Task directions ▸ Repeat exactly the lines of the material below that run from the "U202: buffer CD4050" line to the "R203: 1.5k (IND, T12) -> 180 (IND, T12)" line, including both, and do not carry over any pictures.

Data ▸
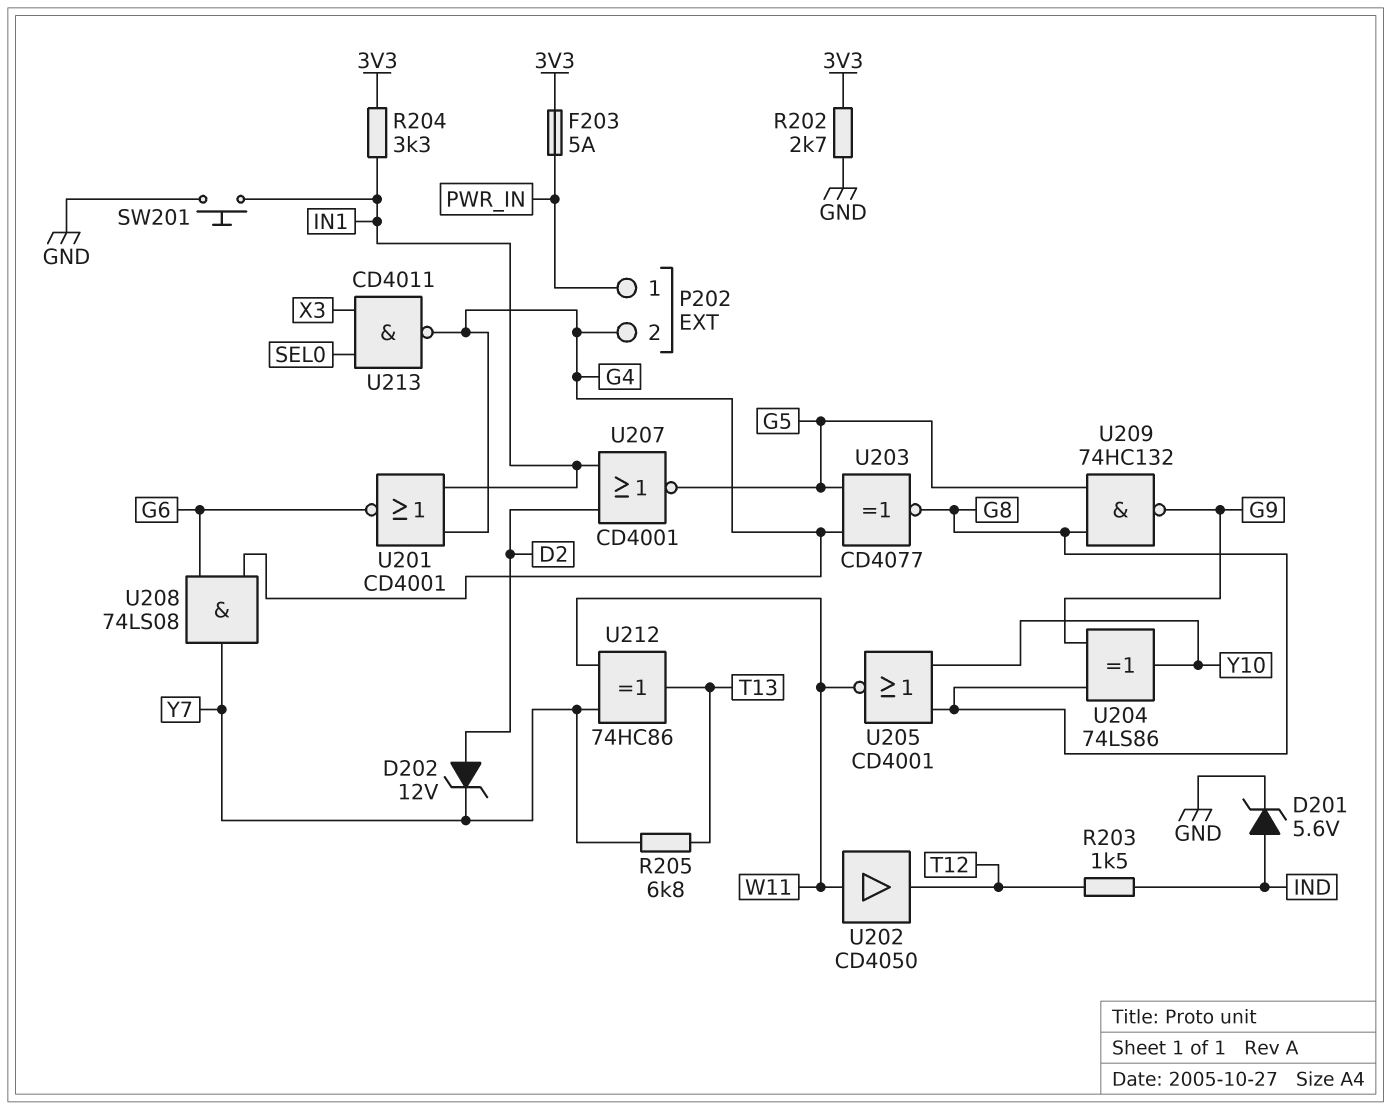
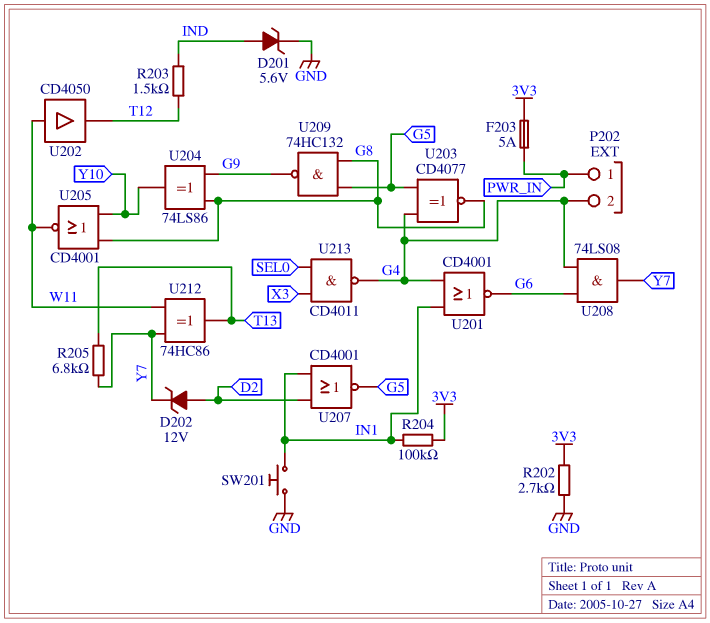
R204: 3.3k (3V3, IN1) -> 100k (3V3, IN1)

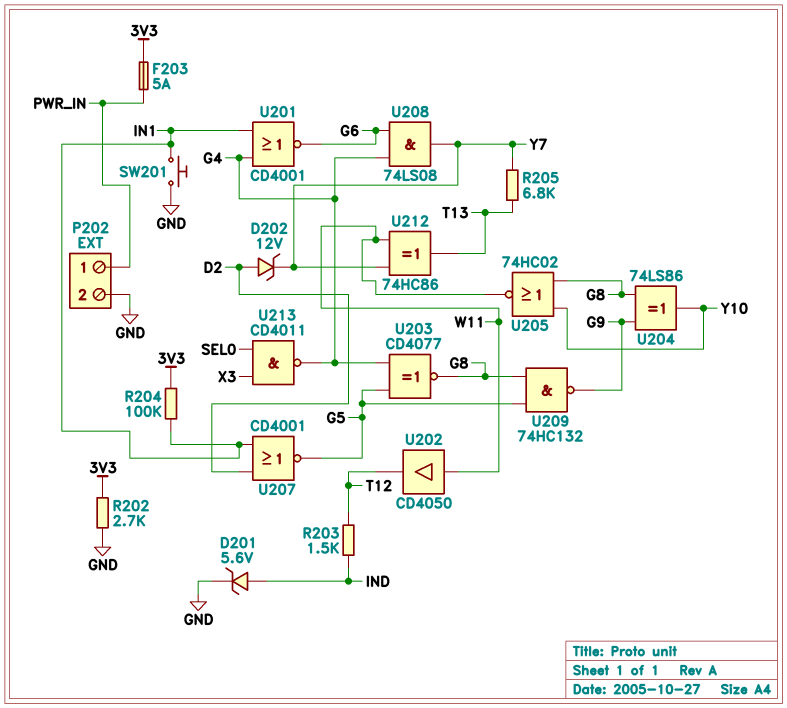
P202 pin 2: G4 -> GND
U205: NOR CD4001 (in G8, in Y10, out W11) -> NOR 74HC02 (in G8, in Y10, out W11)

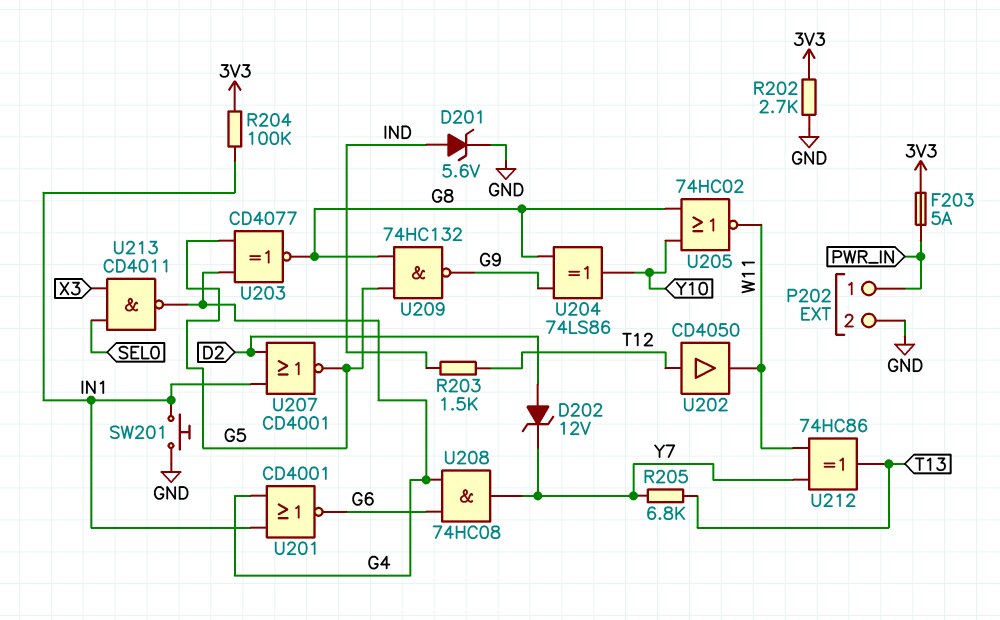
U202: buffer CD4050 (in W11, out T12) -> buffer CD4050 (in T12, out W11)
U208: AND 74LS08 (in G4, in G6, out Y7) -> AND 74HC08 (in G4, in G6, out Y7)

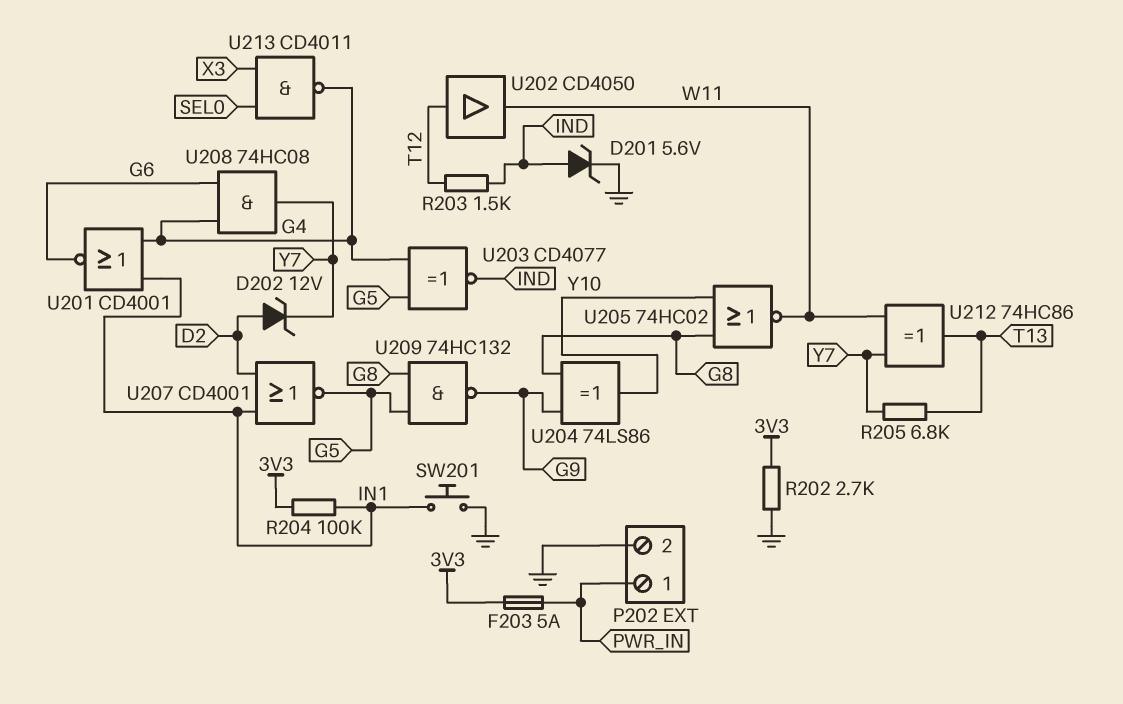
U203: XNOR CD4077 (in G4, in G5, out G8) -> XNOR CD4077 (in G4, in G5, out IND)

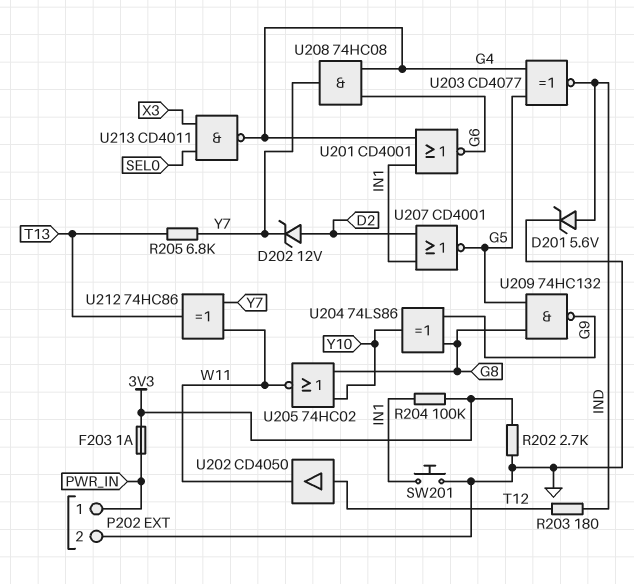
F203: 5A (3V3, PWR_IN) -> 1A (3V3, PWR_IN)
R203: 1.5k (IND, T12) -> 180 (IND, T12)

...

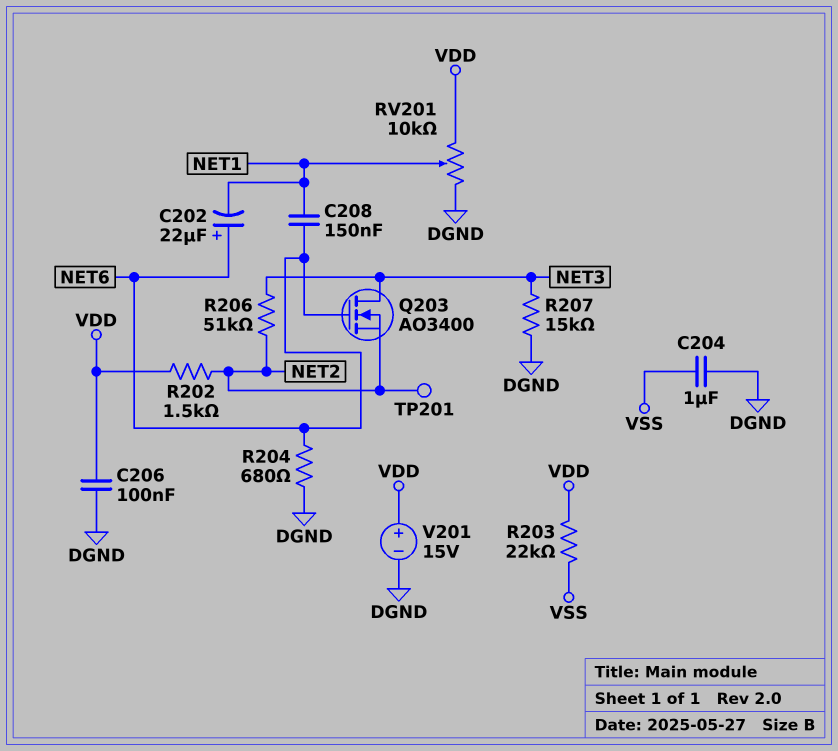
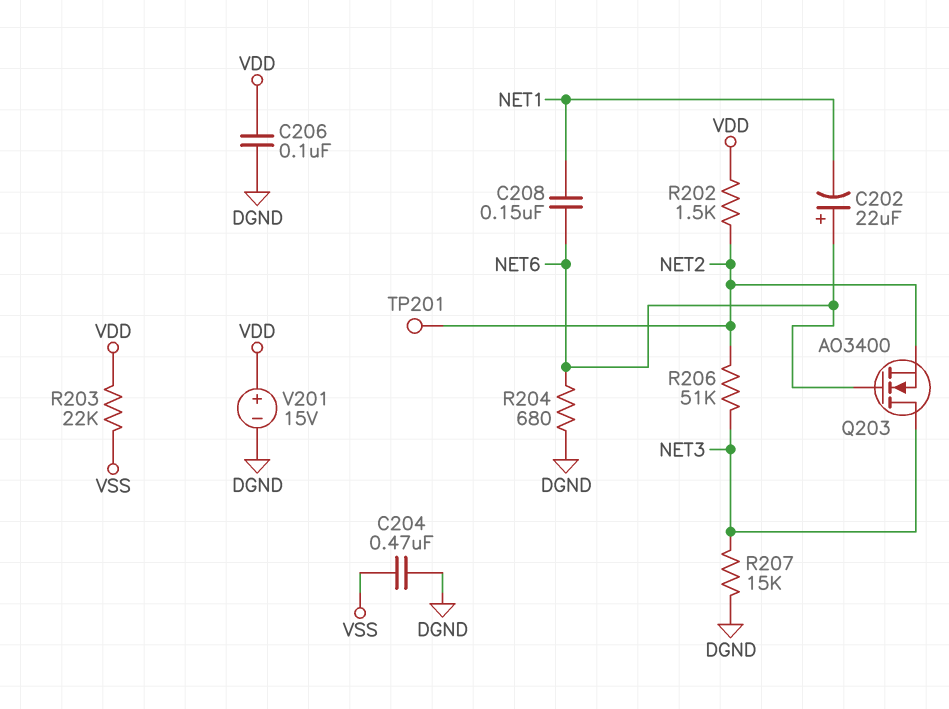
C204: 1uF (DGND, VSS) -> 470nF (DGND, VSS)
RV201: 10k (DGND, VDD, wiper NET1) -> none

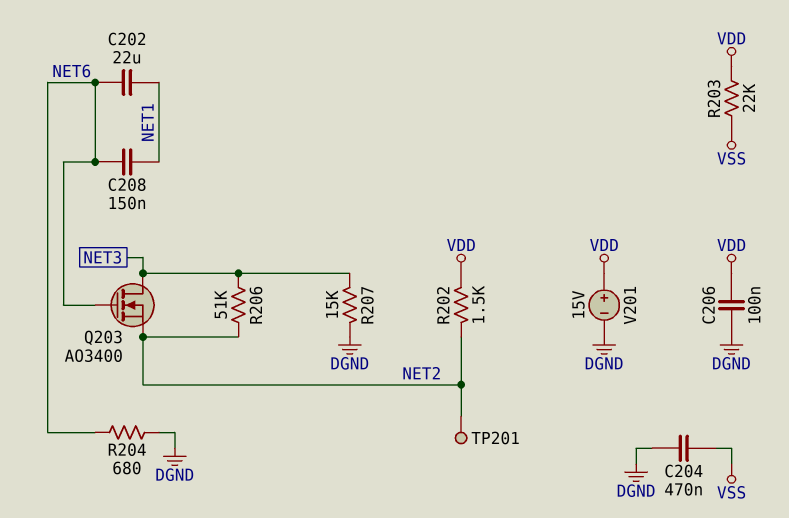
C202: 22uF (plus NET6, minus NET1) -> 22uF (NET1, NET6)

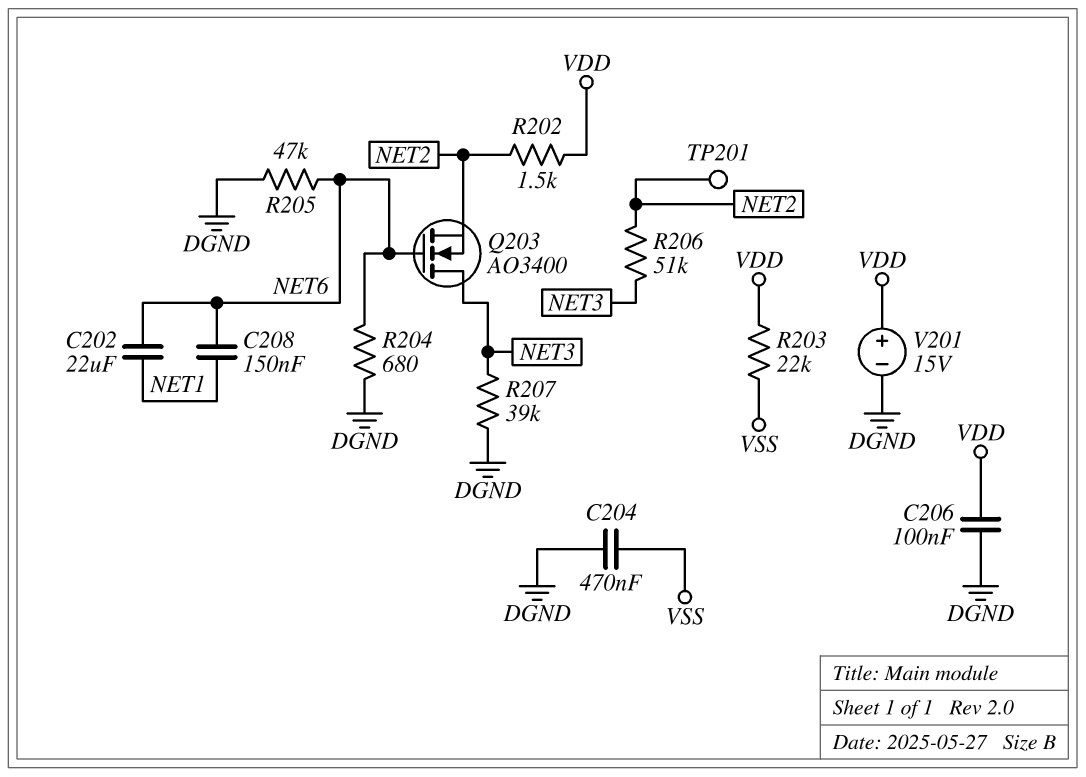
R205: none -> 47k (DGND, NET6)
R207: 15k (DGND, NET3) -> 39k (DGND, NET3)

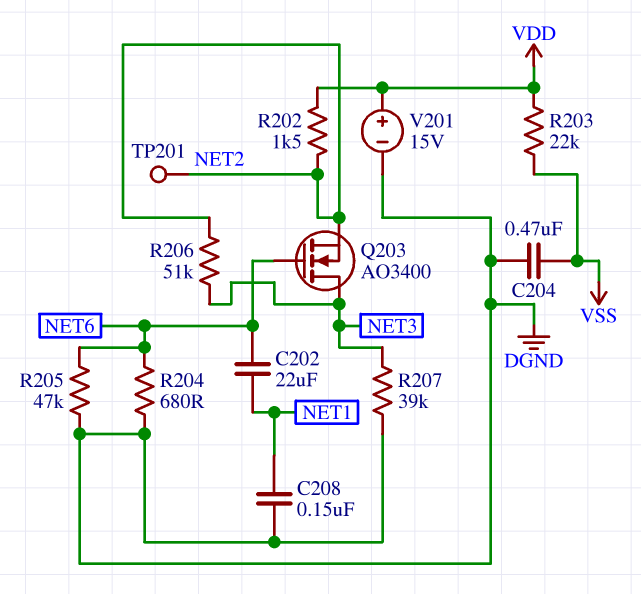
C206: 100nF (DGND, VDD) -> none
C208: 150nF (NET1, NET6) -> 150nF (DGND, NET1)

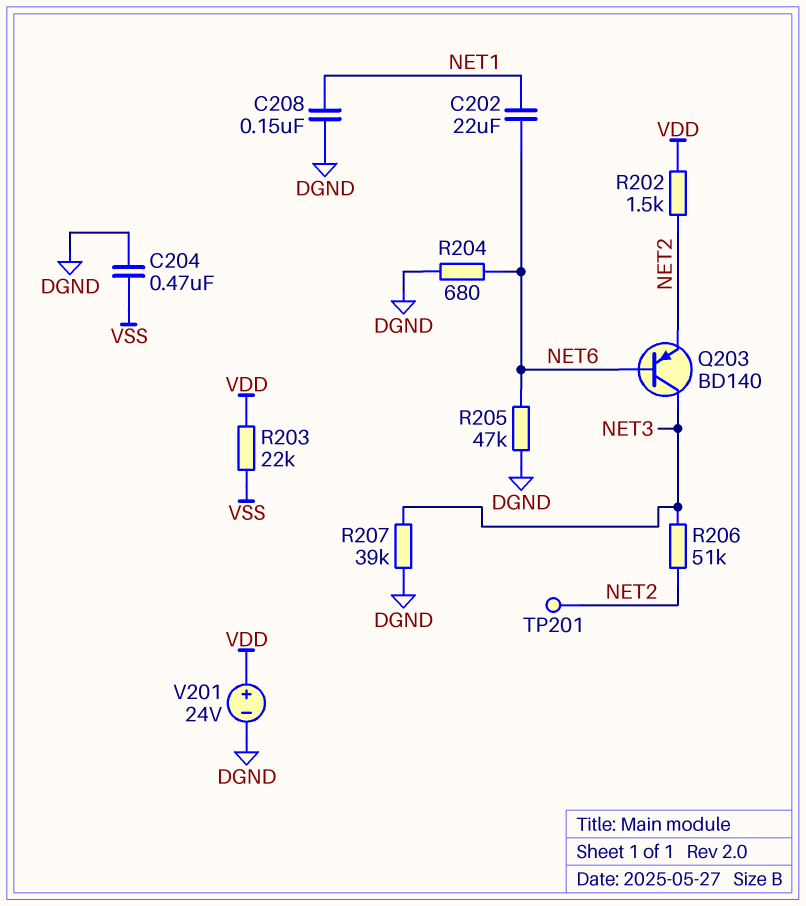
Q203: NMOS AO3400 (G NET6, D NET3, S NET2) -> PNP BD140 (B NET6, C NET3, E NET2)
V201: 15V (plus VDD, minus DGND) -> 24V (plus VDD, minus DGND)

Written solution ▸
U202: buffer CD4050 (in W11, out T12) -> buffer CD4050 (in T12, out W11)
U208: AND 74LS08 (in G4, in G6, out Y7) -> AND 74HC08 (in G4, in G6, out Y7)

U203: XNOR CD4077 (in G4, in G5, out G8) -> XNOR CD4077 (in G4, in G5, out IND)

F203: 5A (3V3, PWR_IN) -> 1A (3V3, PWR_IN)
R203: 1.5k (IND, T12) -> 180 (IND, T12)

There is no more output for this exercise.